• **Exercise objective**
Output exactly the lines from the one with "brown pot: 4 -> 5" to the close of the records below, first and last included.

• **Records to process**
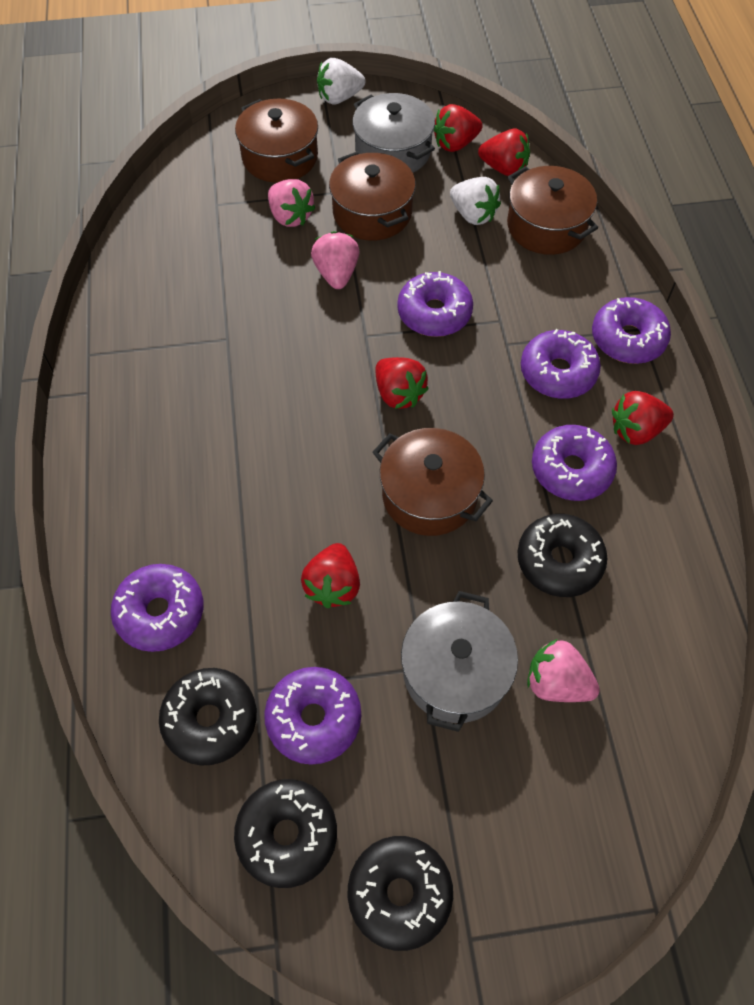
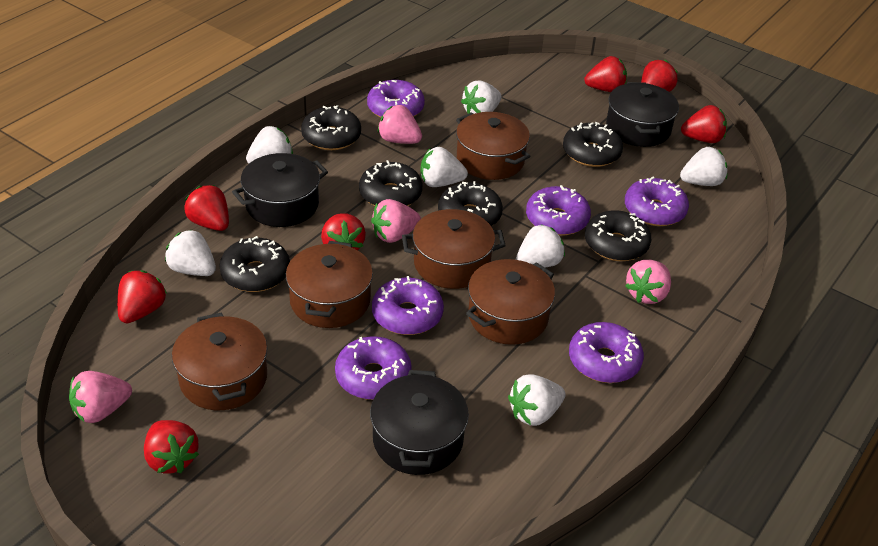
black donut: 4 -> 6
black pot: 0 -> 3
brown pot: 4 -> 5
grey pot: 2 -> 0
pink strawberry: 3 -> 4
red strawberry: 5 -> 7
white strawberry: 2 -> 7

• **Problem solution**
brown pot: 4 -> 5
grey pot: 2 -> 0
pink strawberry: 3 -> 4
red strawberry: 5 -> 7
white strawberry: 2 -> 7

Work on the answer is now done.